Segment Open

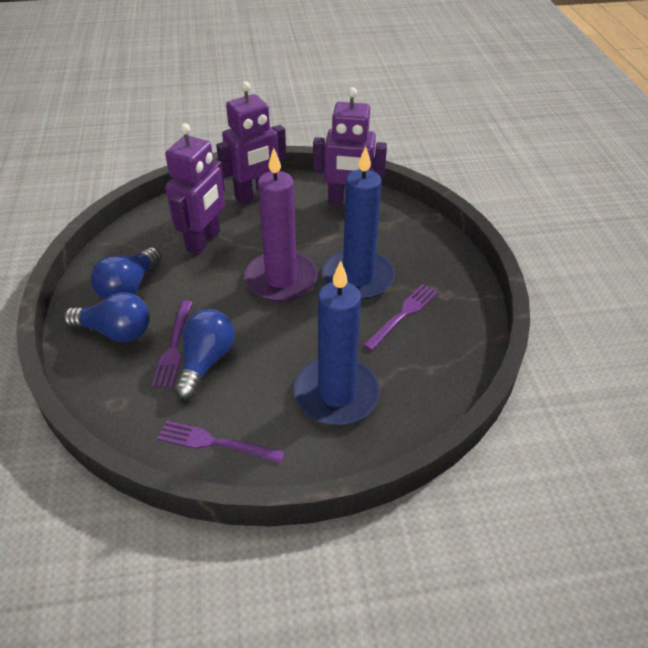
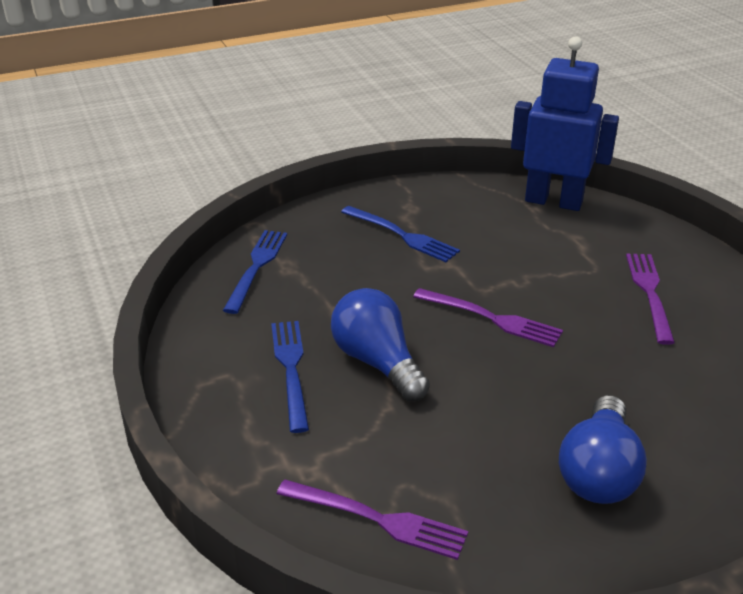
blue candle: 2 -> 0
blue fork: 0 -> 3
blue light bulb: 3 -> 2
blue robot: 0 -> 1
purple candle: 1 -> 0
purple robot: 3 -> 0

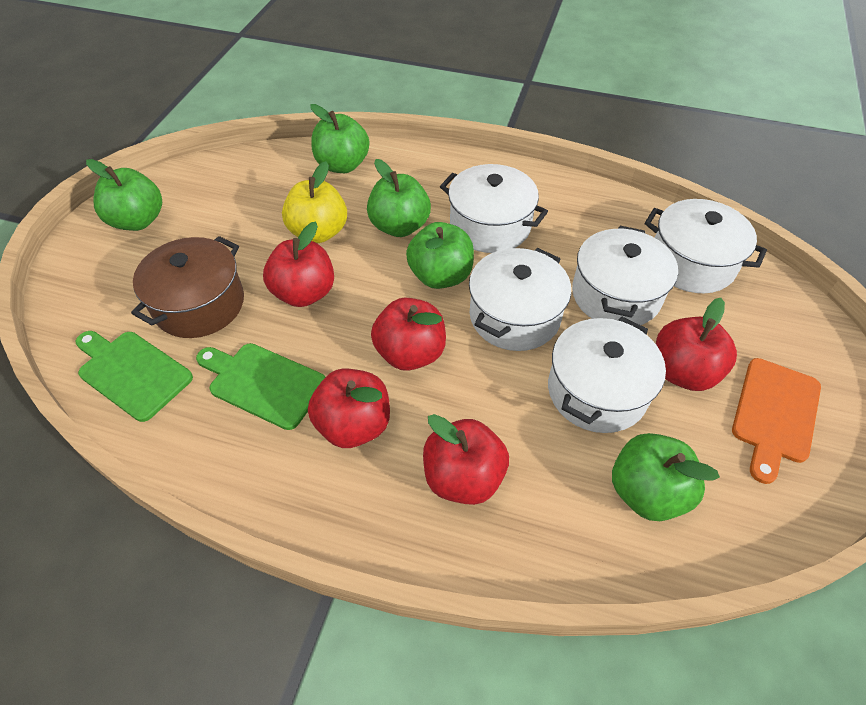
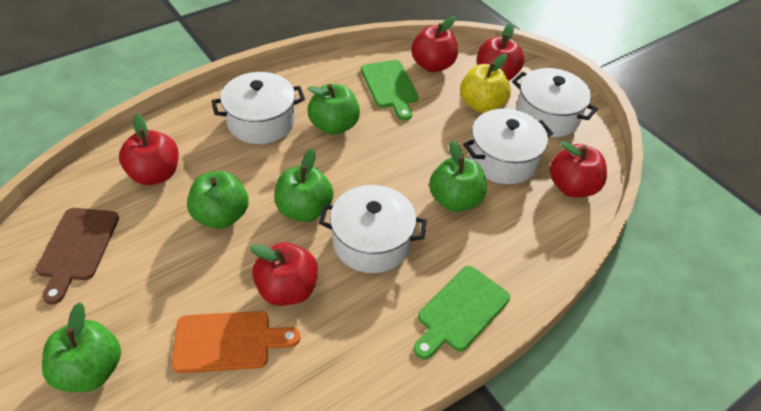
brown cutting board: 0 -> 1
brown pot: 1 -> 0
white pot: 5 -> 4

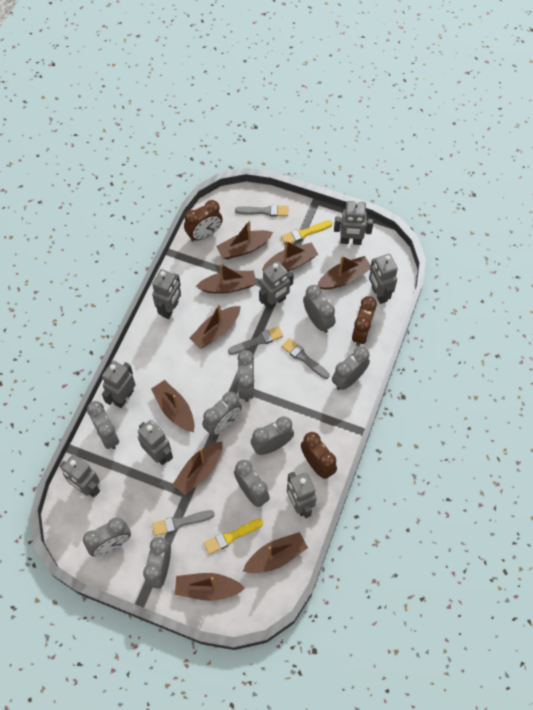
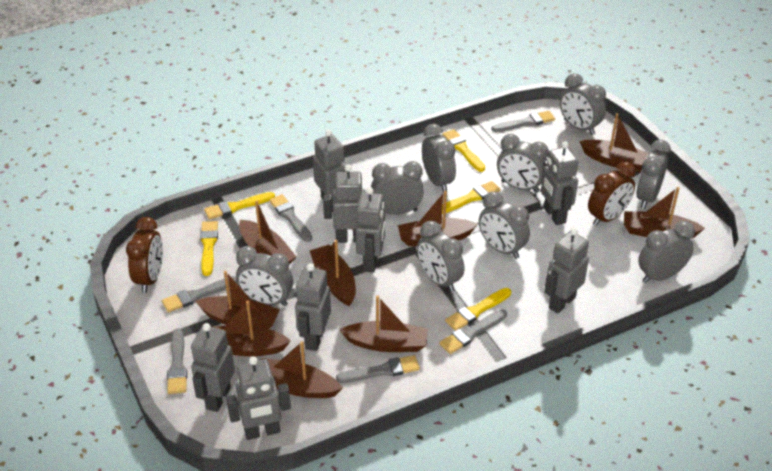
brown clock: 3 -> 2
grey brush: 4 -> 6
yellow brush: 2 -> 5

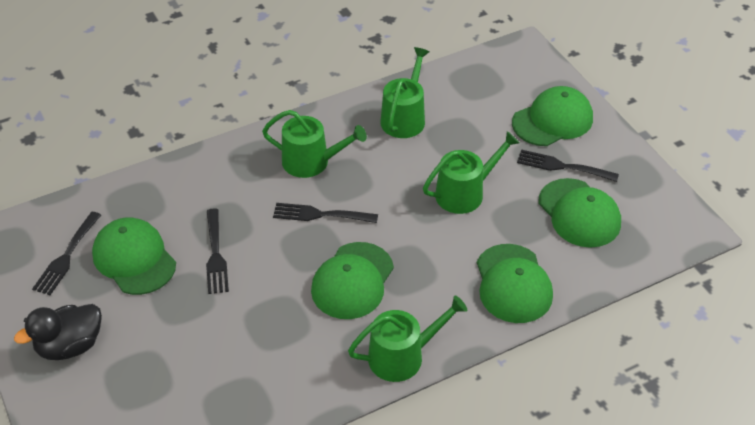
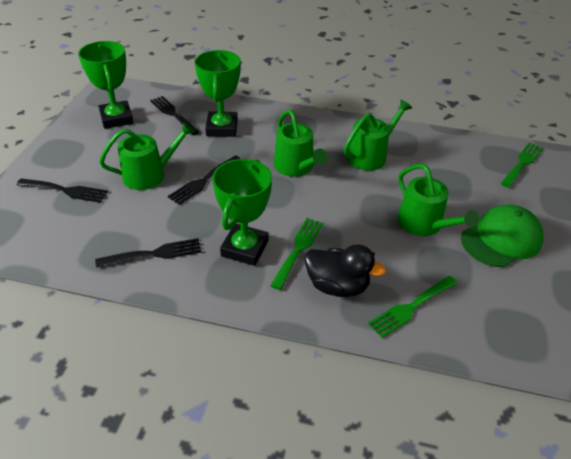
green cap: 5 -> 1
green fork: 0 -> 3
green trophy: 0 -> 3

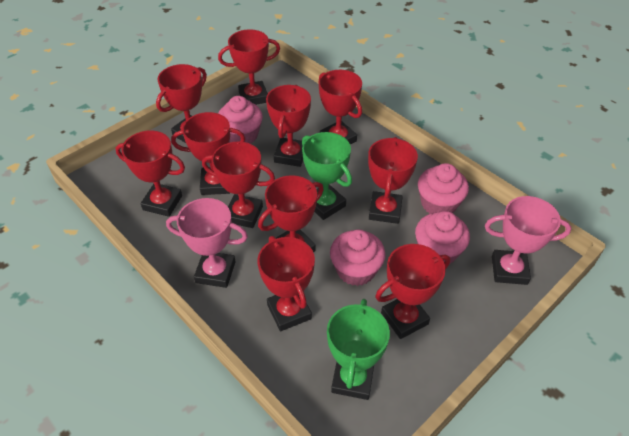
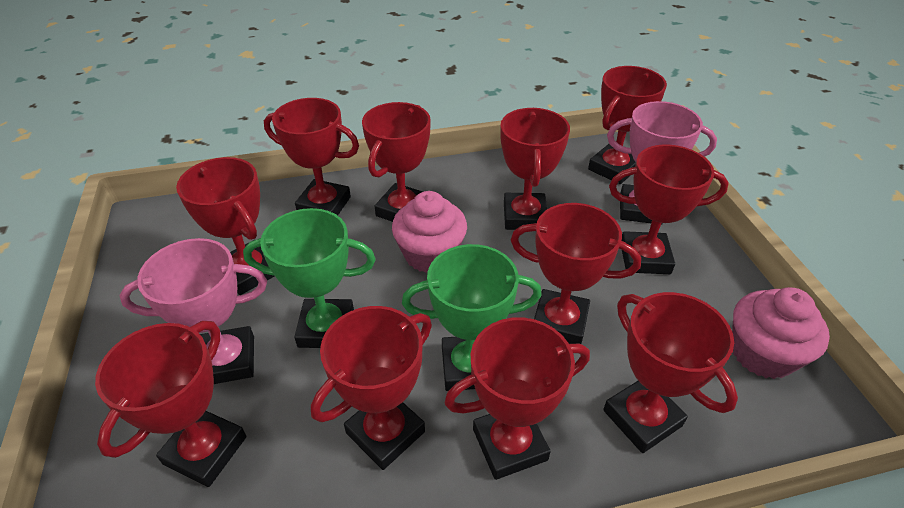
pink cupcake: 4 -> 2

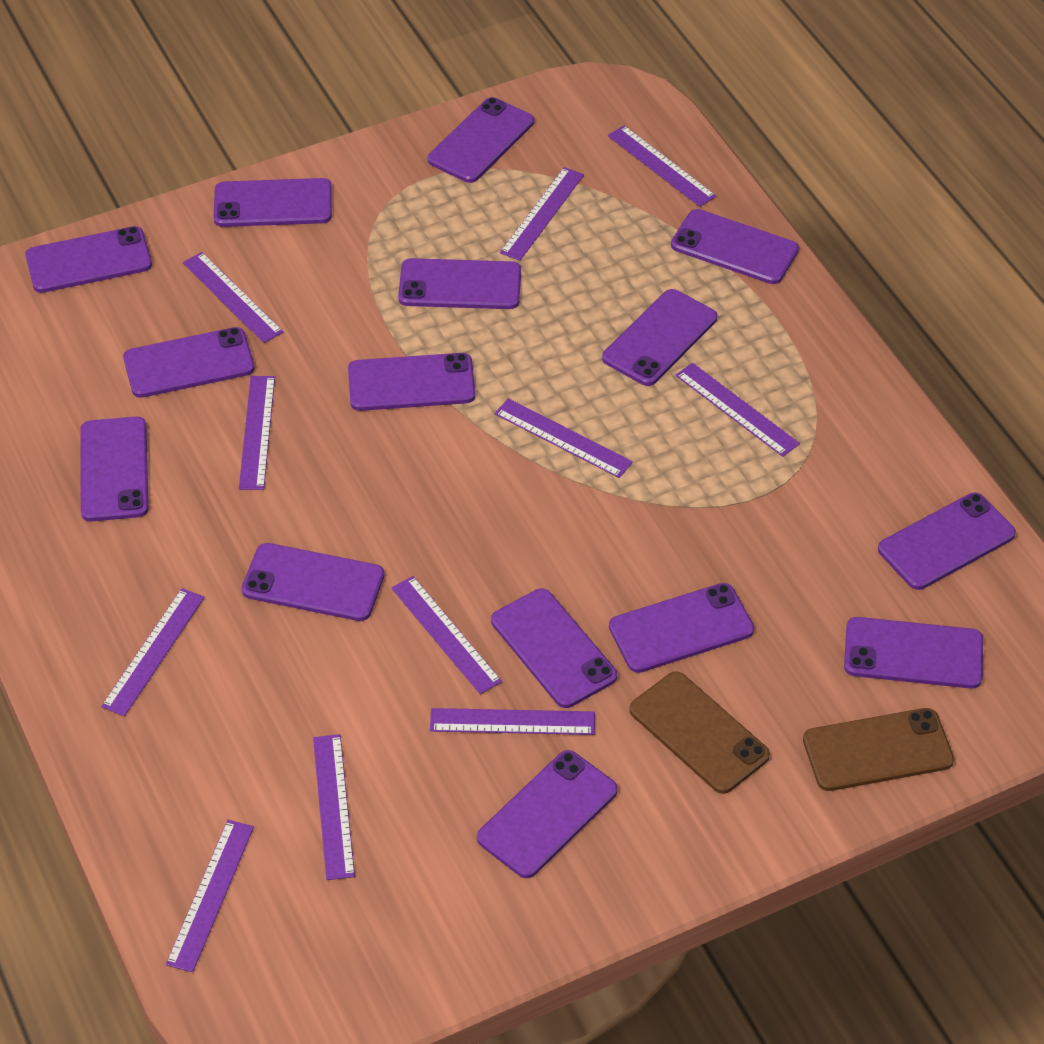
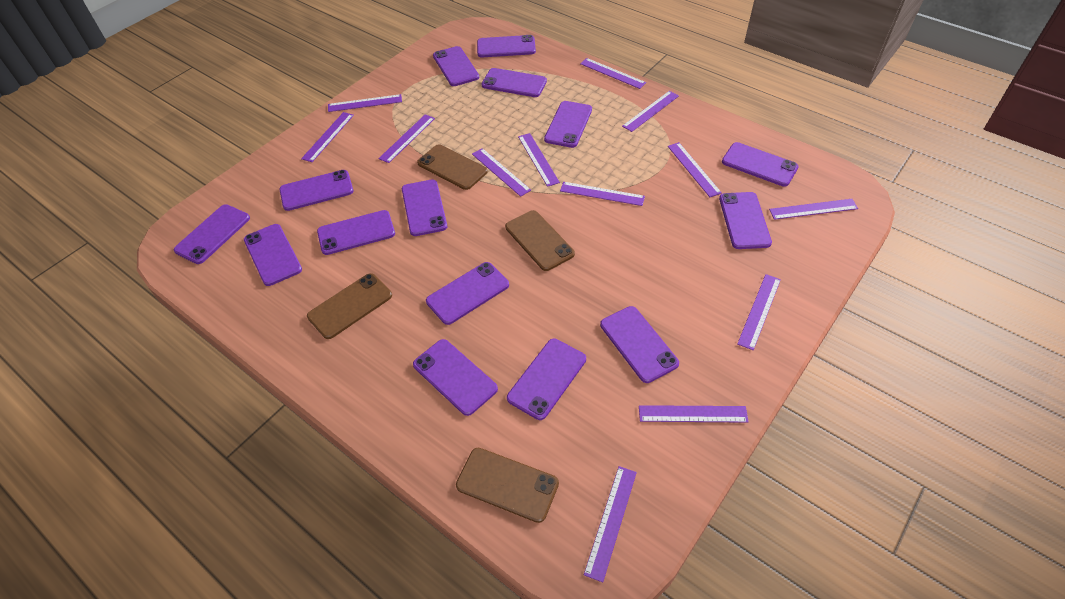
brown phone: 2 -> 4
purple ruler: 11 -> 13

Segment Closed

Going from the line with "green trophy: 0 -> 3" to the last line of the listing, write out each line exactly and nothing else. Leave out all pictures.

green trophy: 0 -> 3

pink cupcake: 4 -> 2

brown phone: 2 -> 4
purple ruler: 11 -> 13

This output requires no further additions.